(Beginning of MATERIAL PROVIDED)

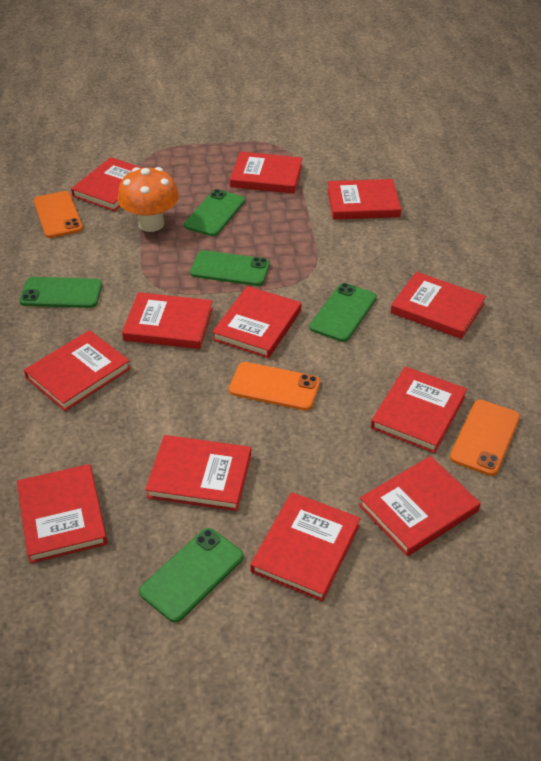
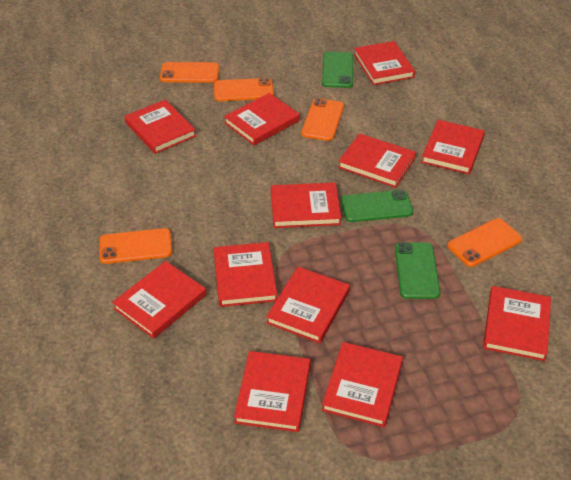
green phone: 5 -> 3
orange mushroom: 1 -> 0
orange phone: 3 -> 5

(End of MATERIAL PROVIDED)

WORK INSTRUCTION:
The output is the data above, repeated exactly, with pictures omitted.

RESPONSE AREA:
green phone: 5 -> 3
orange mushroom: 1 -> 0
orange phone: 3 -> 5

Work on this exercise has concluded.